What the task asks:
The required answer is an exact copy of every line from the beginning of the entries through the line with "blue marker: [341,247,423,293]", with all pictures omitted.

Before and after counts:
※

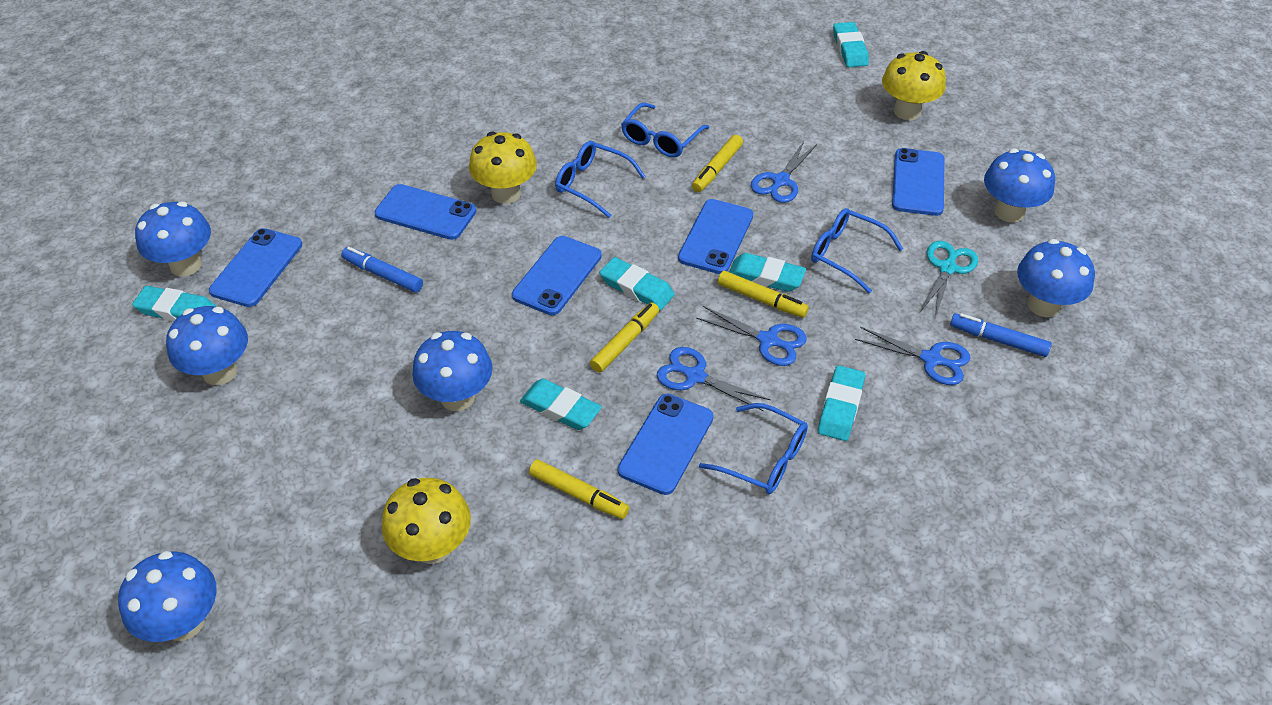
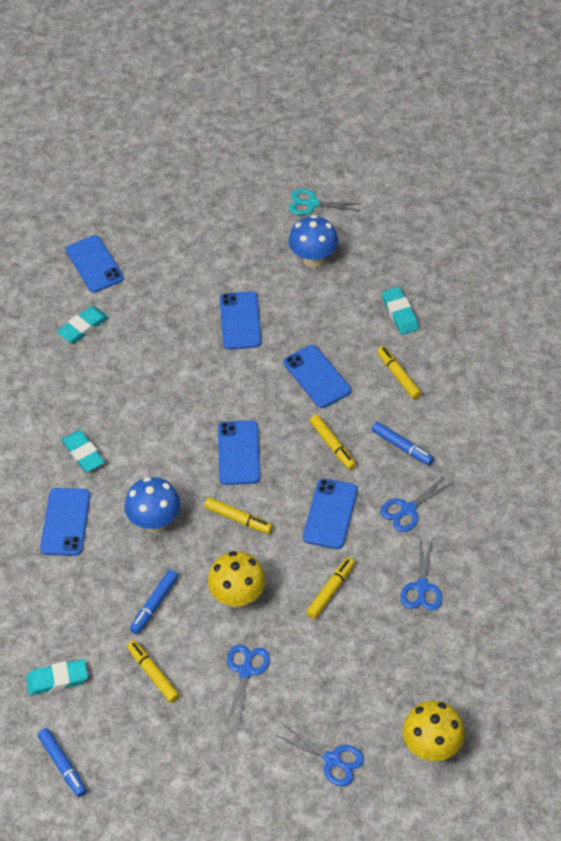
blue glasses: [555,141,646,218] [621,103,709,158] [699,403,808,494] [811,208,903,294] = 4 -> none = 0
blue marker: [341,247,423,293] [950,313,1052,357] = 2 -> [38,728,87,797] [130,570,178,634] [371,421,434,465] = 3
blue mushroom: [118,551,217,642] [135,201,211,277] [166,306,248,385] [412,331,493,411] [984,149,1055,222] [1017,239,1095,317] = 6 -> [124,477,180,532] [289,215,338,268] = 2
turquoise eraser: [132,286,216,322] [520,379,602,430] [600,257,675,311] [729,253,806,292] [818,365,865,441] [833,22,869,67] = 6 -> [26,659,88,695] [57,306,109,343] [61,430,105,472] [382,287,419,335] = 4
yellow marker: [529,459,629,519] [590,303,659,372] [692,135,743,192] [718,271,809,318] = 4 -> [127,640,180,703] [204,497,273,534] [306,557,355,619] [310,415,356,470] [377,346,421,399] = 5
yellow mushroom: [382,478,471,564] [469,132,537,204] [882,51,946,120] = 3 -> [208,551,266,608] [403,701,465,761] = 2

※

Answer for the task:
blue glasses: [555,141,646,218] [621,103,709,158] [699,403,808,494] [811,208,903,294] = 4 -> none = 0
blue marker: [341,247,423,293] [950,313,1052,357] = 2 -> [38,728,87,797] [130,570,178,634] [371,421,434,465] = 3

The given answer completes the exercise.